● Supplied information:
══════

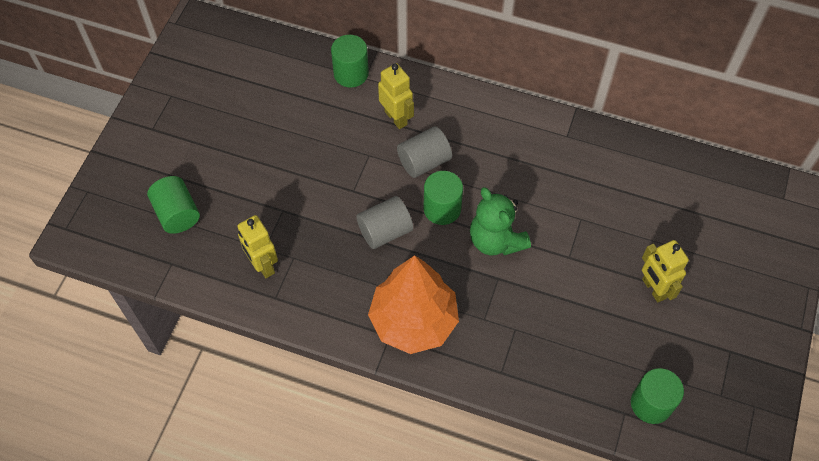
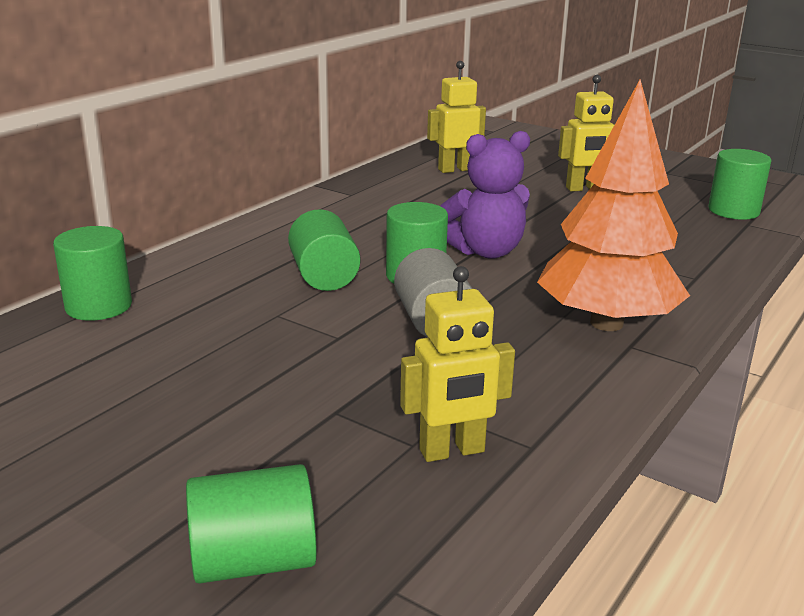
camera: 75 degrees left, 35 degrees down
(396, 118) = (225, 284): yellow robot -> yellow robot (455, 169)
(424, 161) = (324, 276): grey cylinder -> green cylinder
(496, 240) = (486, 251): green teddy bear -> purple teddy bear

══════

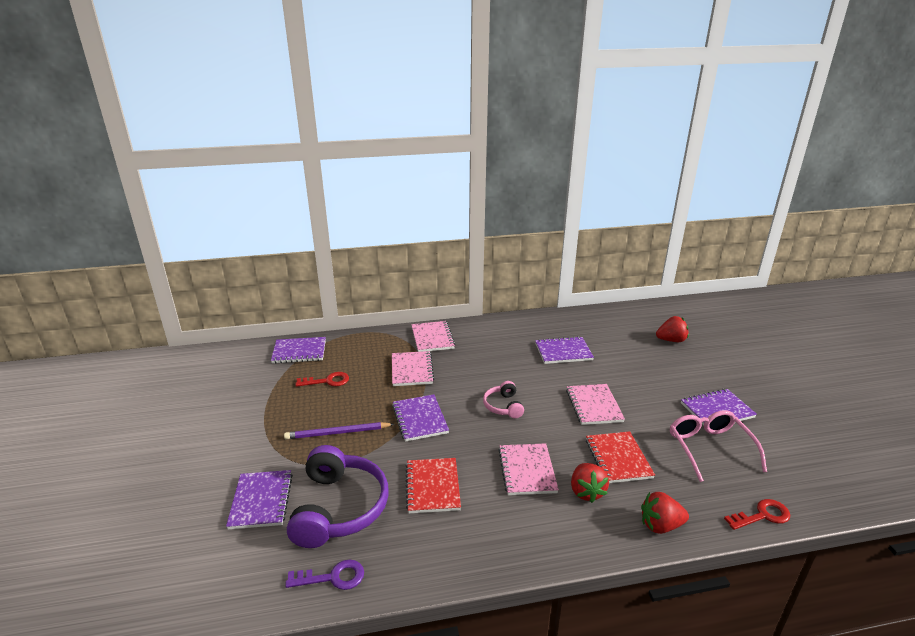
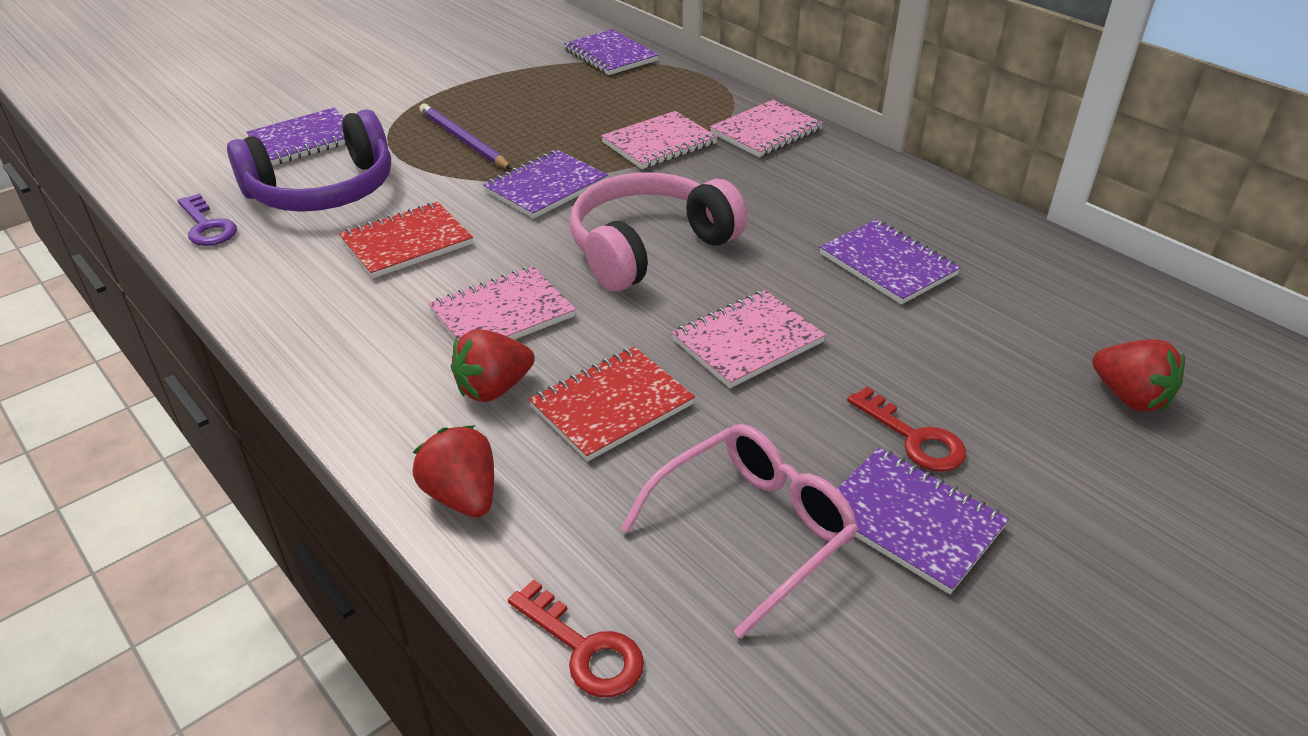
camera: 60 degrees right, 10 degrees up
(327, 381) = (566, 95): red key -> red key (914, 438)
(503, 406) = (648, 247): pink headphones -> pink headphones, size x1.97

══════

● To do: Only the lines from the one containing "camera: 75 degrees left, 35 degrees down" through the one containing "(496, 240) = (486, 251): green" are to be retyped, both boundary lines included, with no other material.

● Output for this task:
camera: 75 degrees left, 35 degrees down
(396, 118) = (225, 284): yellow robot -> yellow robot (455, 169)
(424, 161) = (324, 276): grey cylinder -> green cylinder
(496, 240) = (486, 251): green teddy bear -> purple teddy bear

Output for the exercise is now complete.